(Data items)
══════

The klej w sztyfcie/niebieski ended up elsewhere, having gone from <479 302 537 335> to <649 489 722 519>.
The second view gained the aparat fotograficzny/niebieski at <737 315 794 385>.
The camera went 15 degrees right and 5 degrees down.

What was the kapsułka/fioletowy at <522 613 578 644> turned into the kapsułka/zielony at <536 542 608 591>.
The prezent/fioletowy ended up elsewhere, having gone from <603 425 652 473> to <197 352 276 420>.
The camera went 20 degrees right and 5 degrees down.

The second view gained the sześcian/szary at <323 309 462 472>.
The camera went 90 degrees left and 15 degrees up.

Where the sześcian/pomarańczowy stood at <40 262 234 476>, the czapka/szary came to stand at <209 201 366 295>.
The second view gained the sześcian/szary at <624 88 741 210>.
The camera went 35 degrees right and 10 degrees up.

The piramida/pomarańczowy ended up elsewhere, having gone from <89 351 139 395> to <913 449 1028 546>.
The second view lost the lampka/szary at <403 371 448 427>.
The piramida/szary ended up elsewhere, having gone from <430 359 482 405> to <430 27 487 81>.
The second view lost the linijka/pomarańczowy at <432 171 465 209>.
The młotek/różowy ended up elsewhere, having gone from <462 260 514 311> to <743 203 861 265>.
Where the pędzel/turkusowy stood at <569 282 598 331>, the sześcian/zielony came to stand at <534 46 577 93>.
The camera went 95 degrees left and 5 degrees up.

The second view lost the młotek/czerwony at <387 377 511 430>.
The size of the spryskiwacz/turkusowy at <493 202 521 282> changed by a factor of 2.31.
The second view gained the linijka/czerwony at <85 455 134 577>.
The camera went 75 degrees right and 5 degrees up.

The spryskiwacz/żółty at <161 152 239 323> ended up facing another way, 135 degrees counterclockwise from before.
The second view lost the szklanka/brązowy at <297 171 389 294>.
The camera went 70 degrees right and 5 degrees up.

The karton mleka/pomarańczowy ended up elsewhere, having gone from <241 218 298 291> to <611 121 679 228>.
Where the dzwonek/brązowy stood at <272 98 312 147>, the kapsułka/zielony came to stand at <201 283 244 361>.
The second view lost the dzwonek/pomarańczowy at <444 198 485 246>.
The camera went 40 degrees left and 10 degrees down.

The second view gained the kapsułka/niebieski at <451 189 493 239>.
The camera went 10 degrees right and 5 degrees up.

══════

All lines from the records above should be copied exactly.

Result:
The klej w sztyfcie/niebieski ended up elsewhere, having gone from <479 302 537 335> to <649 489 722 519>.
The second view gained the aparat fotograficzny/niebieski at <737 315 794 385>.
The camera went 15 degrees right and 5 degrees down.

What was the kapsułka/fioletowy at <522 613 578 644> turned into the kapsułka/zielony at <536 542 608 591>.
The prezent/fioletowy ended up elsewhere, having gone from <603 425 652 473> to <197 352 276 420>.
The camera went 20 degrees right and 5 degrees down.

The second view gained the sześcian/szary at <323 309 462 472>.
The camera went 90 degrees left and 15 degrees up.

Where the sześcian/pomarańczowy stood at <40 262 234 476>, the czapka/szary came to stand at <209 201 366 295>.
The second view gained the sześcian/szary at <624 88 741 210>.
The camera went 35 degrees right and 10 degrees up.

The piramida/pomarańczowy ended up elsewhere, having gone from <89 351 139 395> to <913 449 1028 546>.
The second view lost the lampka/szary at <403 371 448 427>.
The piramida/szary ended up elsewhere, having gone from <430 359 482 405> to <430 27 487 81>.
The second view lost the linijka/pomarańczowy at <432 171 465 209>.
The młotek/różowy ended up elsewhere, having gone from <462 260 514 311> to <743 203 861 265>.
Where the pędzel/turkusowy stood at <569 282 598 331>, the sześcian/zielony came to stand at <534 46 577 93>.
The camera went 95 degrees left and 5 degrees up.

The second view lost the młotek/czerwony at <387 377 511 430>.
The size of the spryskiwacz/turkusowy at <493 202 521 282> changed by a factor of 2.31.
The second view gained the linijka/czerwony at <85 455 134 577>.
The camera went 75 degrees right and 5 degrees up.

The spryskiwacz/żółty at <161 152 239 323> ended up facing another way, 135 degrees counterclockwise from before.
The second view lost the szklanka/brązowy at <297 171 389 294>.
The camera went 70 degrees right and 5 degrees up.

The karton mleka/pomarańczowy ended up elsewhere, having gone from <241 218 298 291> to <611 121 679 228>.
Where the dzwonek/brązowy stood at <272 98 312 147>, the kapsułka/zielony came to stand at <201 283 244 361>.
The second view lost the dzwonek/pomarańczowy at <444 198 485 246>.
The camera went 40 degrees left and 10 degrees down.

The second view gained the kapsułka/niebieski at <451 189 493 239>.
The camera went 10 degrees right and 5 degrees up.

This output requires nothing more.